** What the exercise asks **
Would you repeat each line below exactly, without the pictures?

----- Data in this exercise -----

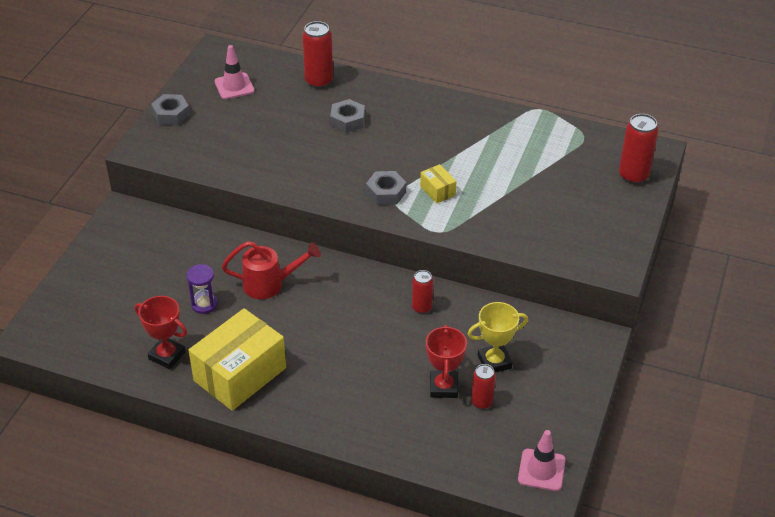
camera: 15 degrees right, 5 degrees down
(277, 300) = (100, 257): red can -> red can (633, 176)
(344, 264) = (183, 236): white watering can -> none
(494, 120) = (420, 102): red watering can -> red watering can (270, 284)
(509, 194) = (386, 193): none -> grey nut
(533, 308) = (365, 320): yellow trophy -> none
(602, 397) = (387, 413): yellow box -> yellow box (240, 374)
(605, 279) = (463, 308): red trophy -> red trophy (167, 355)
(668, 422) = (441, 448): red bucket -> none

-----

** Result **
camera: 15 degrees right, 5 degrees down
(277, 300) = (100, 257): red can -> red can (633, 176)
(344, 264) = (183, 236): white watering can -> none
(494, 120) = (420, 102): red watering can -> red watering can (270, 284)
(509, 194) = (386, 193): none -> grey nut
(533, 308) = (365, 320): yellow trophy -> none
(602, 397) = (387, 413): yellow box -> yellow box (240, 374)
(605, 279) = (463, 308): red trophy -> red trophy (167, 355)
(668, 422) = (441, 448): red bucket -> none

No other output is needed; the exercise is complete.